# Exercise
Only the pictures should be dropped; copy the rest of the entries exactly.

(Items from a data source)

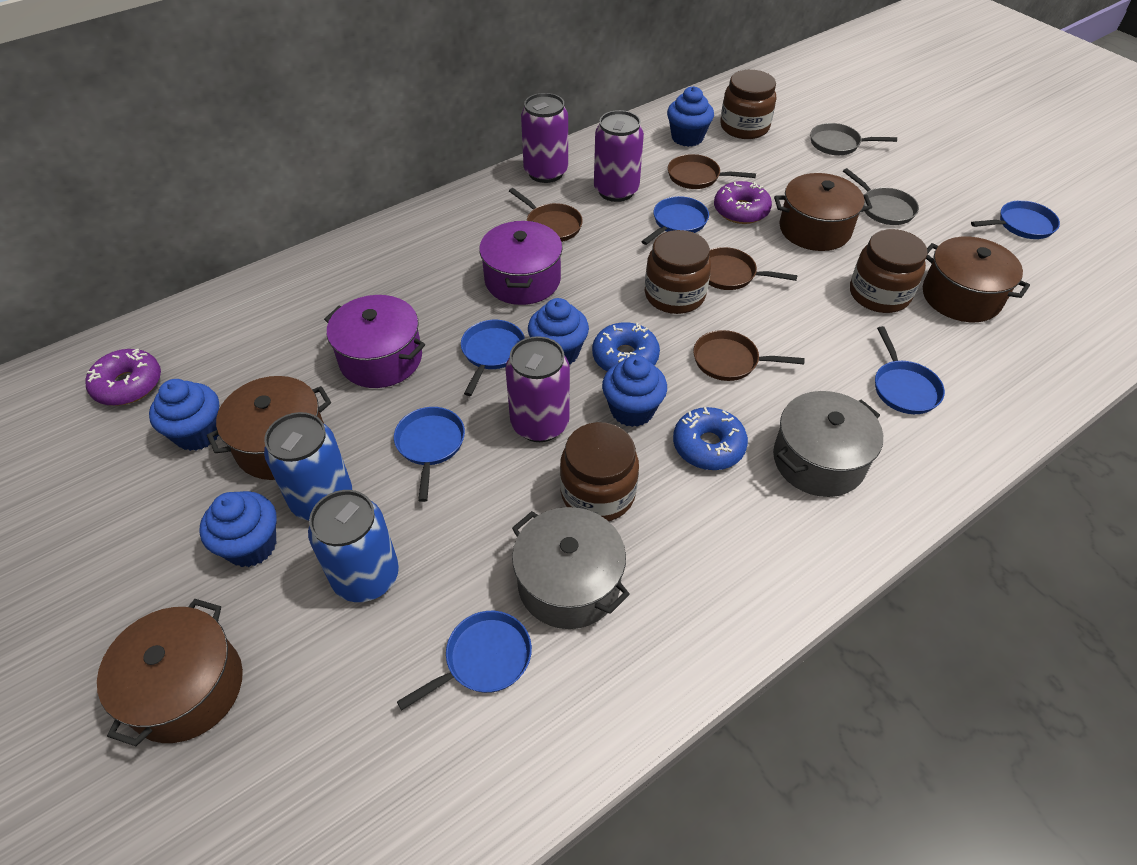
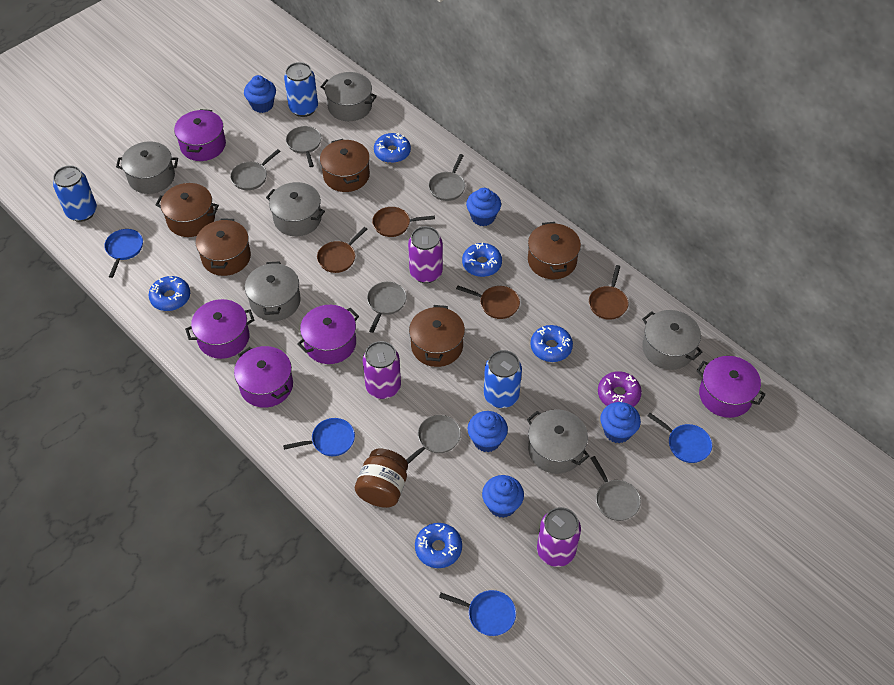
blue can: [264,412,352,521] [308,490,399,602] = 2 -> [53,165,97,222] [284,62,318,117] [484,350,522,408] = 3
blue donut: [592,322,660,371] [673,407,748,470] = 2 -> [149,276,190,311] [374,133,411,163] [415,523,462,568] [462,242,502,277] [530,325,573,362] = 5
blue pan: [394,407,465,502] [397,611,532,710] [461,320,525,396] [641,196,709,245] [875,326,945,414] [971,200,1060,239] = 6 -> [104,229,143,278] [283,418,355,456] [439,590,516,636] [647,413,712,463] = 4
brown jar: [560,422,639,521] [645,230,711,314] [720,70,776,139] [850,229,927,313] = 4 -> [355,449,408,508] = 1
brown pot: [97,599,243,746] [207,376,331,480] [774,173,872,251] [923,237,1030,322] = 4 -> [156,183,219,237] [196,218,251,276] [320,139,370,192] [409,305,465,367] [528,222,581,279] = 5
grey pan: [810,123,897,155] [843,168,919,225] = 2 -> [230,149,281,190] [286,126,321,167] [367,282,407,333] [406,415,461,464] [429,154,465,201] [591,456,641,521] = 6
grey pot: [512,507,630,629] [773,391,883,497] = 2 -> [116,141,178,194] [245,262,301,321] [266,182,325,236] [321,72,377,121] [527,409,589,474] [642,310,703,370] = 6
purple donut: [85,349,161,406] [714,181,772,224] = 2 -> [598,371,642,407] = 1
purple pot: [324,295,425,388] [479,221,563,305] = 2 -> [174,109,226,161] [185,299,254,359] [234,346,293,408] [297,305,359,364] [696,356,766,418] = 5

# Result
blue can: [264,412,352,521] [308,490,399,602] = 2 -> [53,165,97,222] [284,62,318,117] [484,350,522,408] = 3
blue donut: [592,322,660,371] [673,407,748,470] = 2 -> [149,276,190,311] [374,133,411,163] [415,523,462,568] [462,242,502,277] [530,325,573,362] = 5
blue pan: [394,407,465,502] [397,611,532,710] [461,320,525,396] [641,196,709,245] [875,326,945,414] [971,200,1060,239] = 6 -> [104,229,143,278] [283,418,355,456] [439,590,516,636] [647,413,712,463] = 4
brown jar: [560,422,639,521] [645,230,711,314] [720,70,776,139] [850,229,927,313] = 4 -> [355,449,408,508] = 1
brown pot: [97,599,243,746] [207,376,331,480] [774,173,872,251] [923,237,1030,322] = 4 -> [156,183,219,237] [196,218,251,276] [320,139,370,192] [409,305,465,367] [528,222,581,279] = 5
grey pan: [810,123,897,155] [843,168,919,225] = 2 -> [230,149,281,190] [286,126,321,167] [367,282,407,333] [406,415,461,464] [429,154,465,201] [591,456,641,521] = 6
grey pot: [512,507,630,629] [773,391,883,497] = 2 -> [116,141,178,194] [245,262,301,321] [266,182,325,236] [321,72,377,121] [527,409,589,474] [642,310,703,370] = 6
purple donut: [85,349,161,406] [714,181,772,224] = 2 -> [598,371,642,407] = 1
purple pot: [324,295,425,388] [479,221,563,305] = 2 -> [174,109,226,161] [185,299,254,359] [234,346,293,408] [297,305,359,364] [696,356,766,418] = 5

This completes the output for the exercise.